Your task » If a line below contains "right", count it; then state how many such lines there are, and nothing else.

--

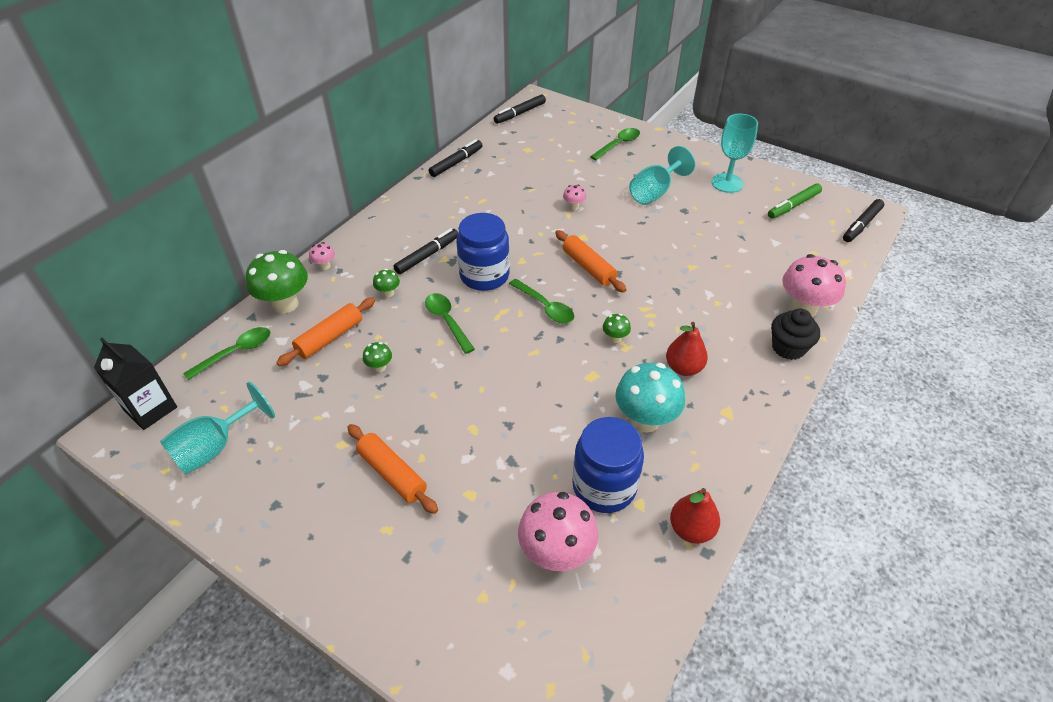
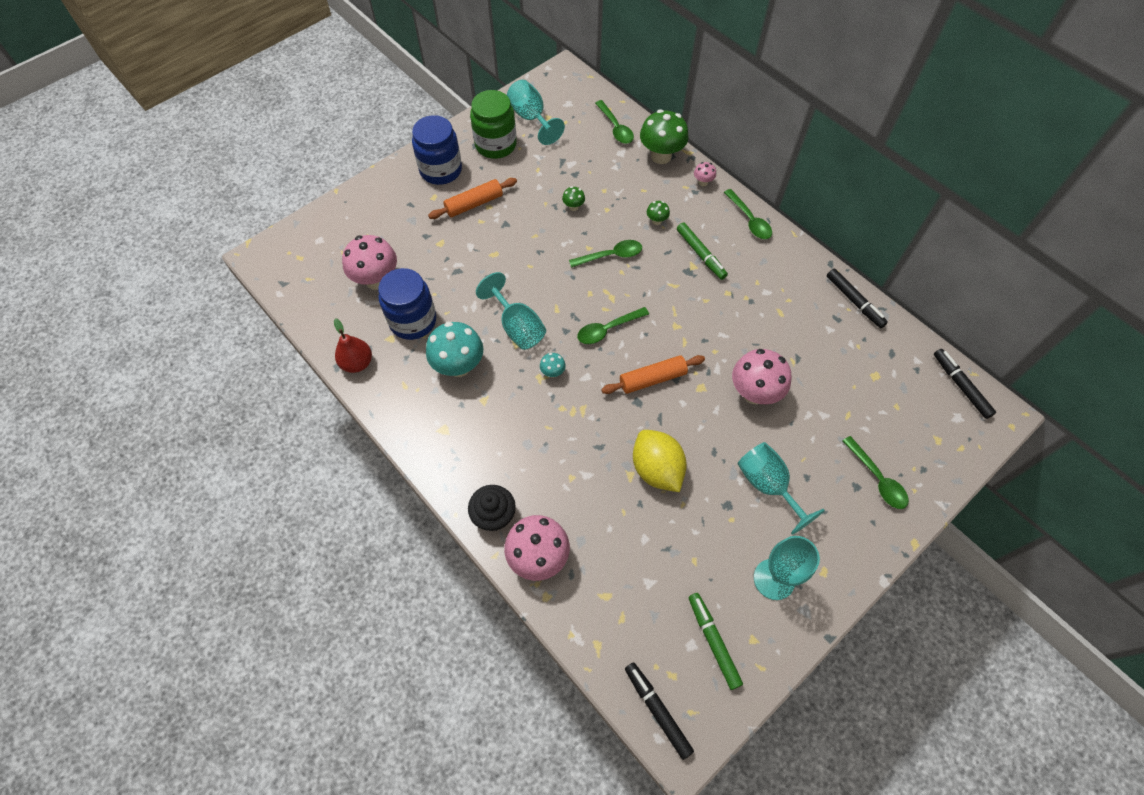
camera: 105 degrees right, 15 degrees up
(151, 409) = (576, 87): black carton -> none
(272, 478) = (495, 145): none -> green jar
(330, 338) = (614, 180): orange rolling pin -> none
(374, 228) = (749, 220): none -> green spoon
(427, 255) = (700, 254): black marker -> green marker
(484, 275) = (662, 292): blue jar -> blue jar (441, 170)
(571, 380) = (517, 327): none -> turquoise goblet
(574, 207) = (754, 393): pink mushroom -> pink mushroom, size x2.17
(615, 338) = (552, 372): green mushroom -> turquoise mushroom
(677, 252) = (656, 469): none -> yellow lemon
(683, 368) = (501, 414): red pear -> none

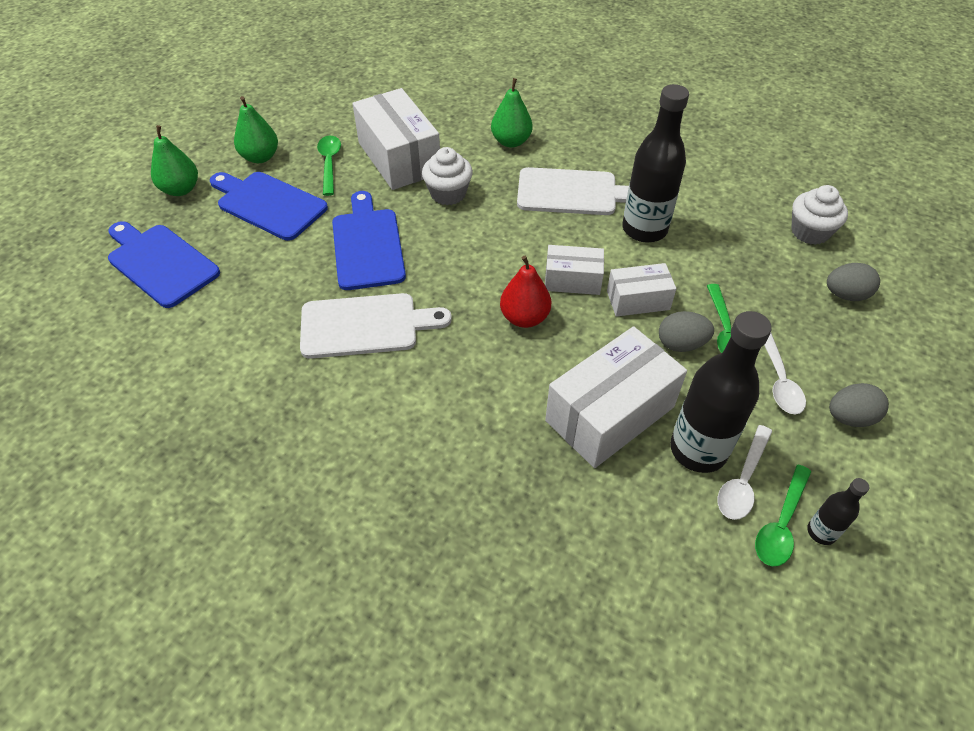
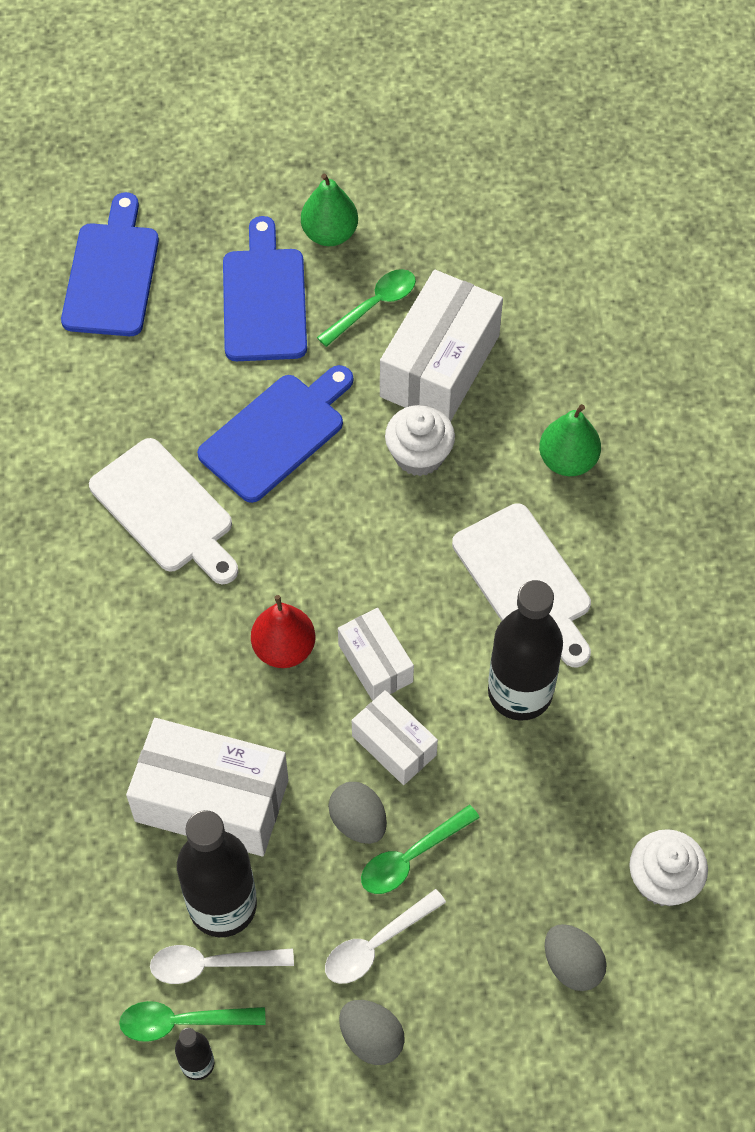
camera: 55 degrees right, 10 degrees up
(181, 189) = (222, 204): green pear -> none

--

Exercise solution » 2